BRIEF ▸
Using the data beneath, show every line that includes the word "plate".

==*==

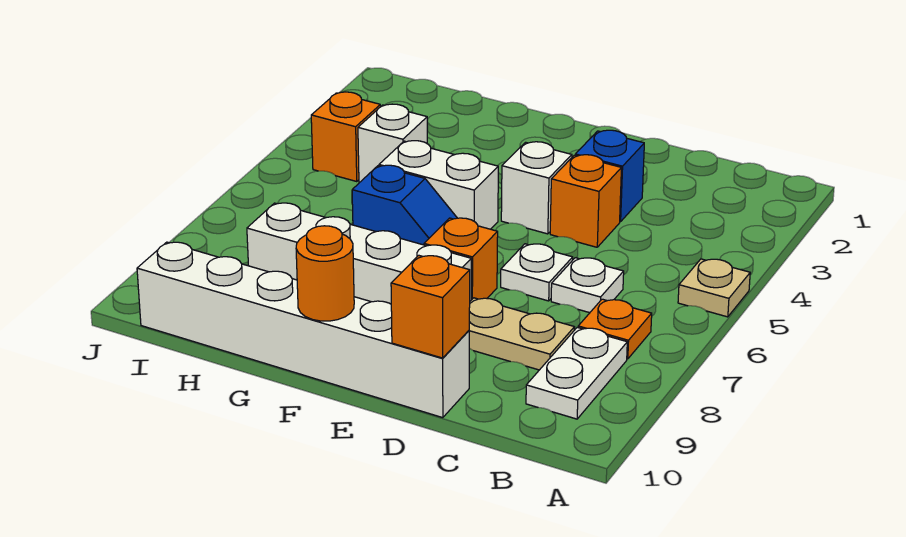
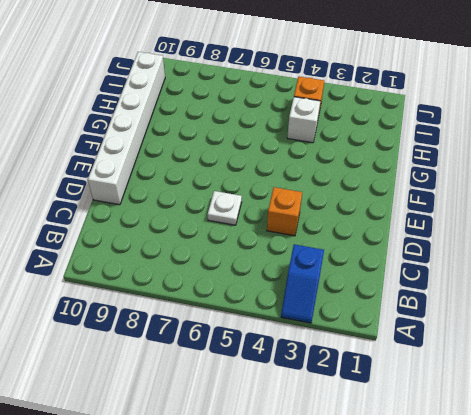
blue slope A3:B3 level 1 top B -> blue slope F6:G6 level 1 top G
none -> tan plate A5 level 1
none -> orange plate B7 level 1
none -> white plate B8:B9 level 1

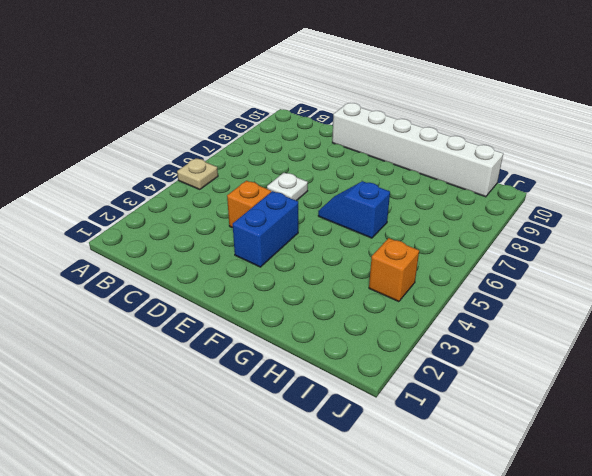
blue brick E3:E4 level 1 -> white brick E4 level 1
none -> orange plate B7 level 1
none -> white plate B8:B9 level 1
none -> white plate C6 level 1

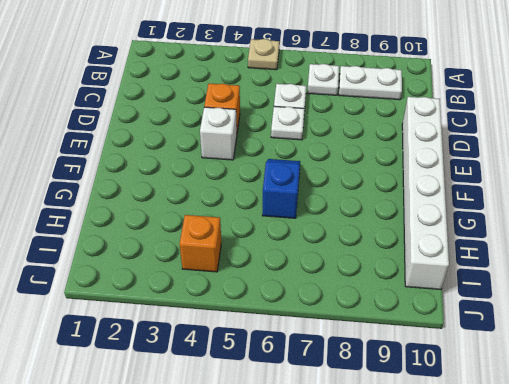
white plate B7 level 1 -> orange plate B7 level 1
none -> tan plate C8:D8 level 1
none -> blue brick D3 level 1
none -> orange brick E7 level 1

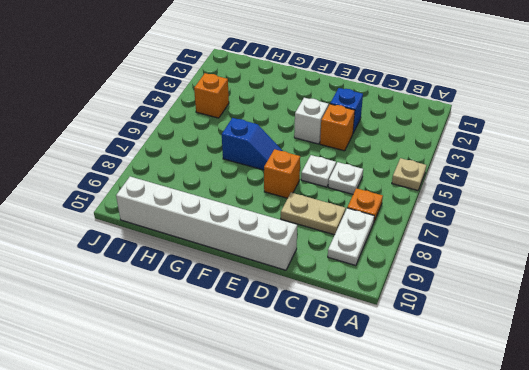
none -> white brick E8:H8 level 1
none -> white brick F5:G5 level 1
none -> white brick H4 level 1

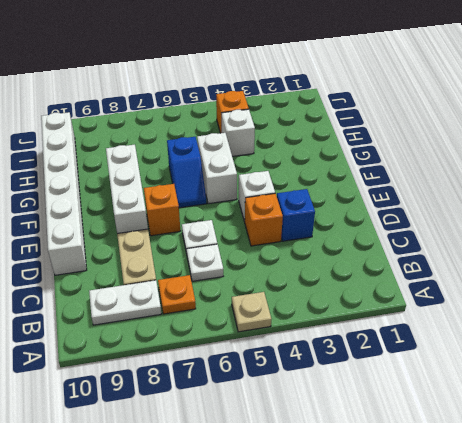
white brick E8:G8 level 1 -> white brick E8:H8 level 1
none -> orange brick D10 level 2
none -> orange round brick F10 level 2

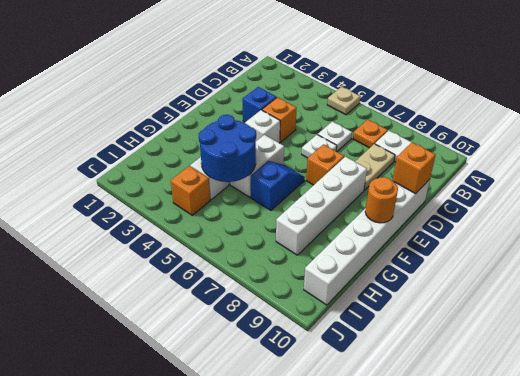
blue round brick G4:H5 level 2 -> none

==*==

EXERCISE ANSWER ▸
none -> tan plate A5 level 1
none -> orange plate B7 level 1
none -> white plate B8:B9 level 1
none -> orange plate B7 level 1
none -> white plate B8:B9 level 1
none -> white plate C6 level 1
white plate B7 level 1 -> orange plate B7 level 1
none -> tan plate C8:D8 level 1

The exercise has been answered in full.